Copy each of the following items word for word, keeping every line in its original order.

━━━━

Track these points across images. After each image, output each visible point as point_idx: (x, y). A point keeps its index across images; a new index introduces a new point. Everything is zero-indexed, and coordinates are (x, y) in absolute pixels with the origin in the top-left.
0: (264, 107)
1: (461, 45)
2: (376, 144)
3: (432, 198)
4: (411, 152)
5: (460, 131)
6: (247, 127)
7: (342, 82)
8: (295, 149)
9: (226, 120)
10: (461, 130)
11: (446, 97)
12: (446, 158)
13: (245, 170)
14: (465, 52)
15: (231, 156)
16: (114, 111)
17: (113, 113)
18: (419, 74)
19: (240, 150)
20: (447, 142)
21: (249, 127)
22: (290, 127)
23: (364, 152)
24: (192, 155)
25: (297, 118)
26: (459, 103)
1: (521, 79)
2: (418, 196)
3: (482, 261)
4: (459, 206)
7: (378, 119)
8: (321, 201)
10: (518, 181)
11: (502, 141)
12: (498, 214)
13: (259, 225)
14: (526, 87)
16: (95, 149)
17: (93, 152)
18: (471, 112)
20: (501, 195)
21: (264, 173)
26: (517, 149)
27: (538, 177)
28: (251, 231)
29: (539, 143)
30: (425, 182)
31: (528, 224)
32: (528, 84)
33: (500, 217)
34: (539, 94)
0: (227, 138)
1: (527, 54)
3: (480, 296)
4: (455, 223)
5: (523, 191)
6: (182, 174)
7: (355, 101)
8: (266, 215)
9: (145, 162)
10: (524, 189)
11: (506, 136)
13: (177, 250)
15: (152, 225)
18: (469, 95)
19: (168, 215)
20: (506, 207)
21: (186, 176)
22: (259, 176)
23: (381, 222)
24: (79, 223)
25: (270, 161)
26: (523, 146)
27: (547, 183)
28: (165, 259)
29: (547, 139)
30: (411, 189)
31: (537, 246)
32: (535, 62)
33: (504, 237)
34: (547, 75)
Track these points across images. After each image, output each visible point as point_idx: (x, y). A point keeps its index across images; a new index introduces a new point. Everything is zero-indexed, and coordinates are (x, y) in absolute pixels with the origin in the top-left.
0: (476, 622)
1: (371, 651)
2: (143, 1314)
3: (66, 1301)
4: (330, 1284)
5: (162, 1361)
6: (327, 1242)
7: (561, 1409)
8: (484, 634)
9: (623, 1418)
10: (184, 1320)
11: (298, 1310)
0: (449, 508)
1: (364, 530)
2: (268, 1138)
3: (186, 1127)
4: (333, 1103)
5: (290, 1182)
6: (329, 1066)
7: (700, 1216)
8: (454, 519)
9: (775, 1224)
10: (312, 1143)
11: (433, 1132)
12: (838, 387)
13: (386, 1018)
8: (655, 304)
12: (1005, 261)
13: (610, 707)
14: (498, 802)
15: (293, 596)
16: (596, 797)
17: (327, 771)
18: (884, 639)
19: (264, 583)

━━━━

Task solution:
Track these points across images. After each image, output each visible point as point_idx: (x, y). A point keeps its index across images; a new index introduces a new point. Everything is zero-indexed, and coordinates are (x, y) in absolute pixels with the origin in the top-left.
0: (264, 107)
1: (461, 45)
2: (376, 144)
3: (432, 198)
4: (411, 152)
5: (460, 131)
6: (247, 127)
7: (342, 82)
8: (295, 149)
9: (226, 120)
10: (461, 130)
11: (446, 97)
12: (446, 158)
13: (245, 170)
14: (465, 52)
15: (231, 156)
16: (114, 111)
17: (113, 113)
18: (419, 74)
19: (240, 150)
20: (447, 142)
21: (249, 127)
22: (290, 127)
23: (364, 152)
24: (192, 155)
25: (297, 118)
26: (459, 103)
1: (521, 79)
2: (418, 196)
3: (482, 261)
4: (459, 206)
7: (378, 119)
8: (321, 201)
10: (518, 181)
11: (502, 141)
12: (498, 214)
13: (259, 225)
14: (526, 87)
16: (95, 149)
17: (93, 152)
18: (471, 112)
20: (501, 195)
21: (264, 173)
26: (517, 149)
27: (538, 177)
28: (251, 231)
29: (539, 143)
30: (425, 182)
31: (528, 224)
32: (528, 84)
33: (500, 217)
34: (539, 94)
0: (227, 138)
1: (527, 54)
3: (480, 296)
4: (455, 223)
5: (523, 191)
6: (182, 174)
7: (355, 101)
8: (266, 215)
9: (145, 162)
10: (524, 189)
11: (506, 136)
13: (177, 250)
15: (152, 225)
18: (469, 95)
19: (168, 215)
20: (506, 207)
21: (186, 176)
22: (259, 176)
23: (381, 222)
24: (79, 223)
25: (270, 161)
26: (523, 146)
27: (547, 183)
28: (165, 259)
29: (547, 139)
30: (411, 189)
31: (537, 246)
32: (535, 62)
33: (504, 237)
34: (547, 75)
Track these points across images. After each image, output each visible point as point_idx: (x, y). A point keeps its index across images; a new index introduces a new point. Everything is zero-indexed, and coordinates are (x, y) in absolute pixels with the origin in the top-left.
0: (476, 622)
1: (371, 651)
2: (143, 1314)
3: (66, 1301)
4: (330, 1284)
5: (162, 1361)
6: (327, 1242)
7: (561, 1409)
8: (484, 634)
9: (623, 1418)
10: (184, 1320)
11: (298, 1310)
0: (449, 508)
1: (364, 530)
2: (268, 1138)
3: (186, 1127)
4: (333, 1103)
5: (290, 1182)
6: (329, 1066)
7: (700, 1216)
8: (454, 519)
9: (775, 1224)
10: (312, 1143)
11: (433, 1132)
12: (838, 387)
13: (386, 1018)
8: (655, 304)
12: (1005, 261)
13: (610, 707)
14: (498, 802)
15: (293, 596)
16: (596, 797)
17: (327, 771)
18: (884, 639)
19: (264, 583)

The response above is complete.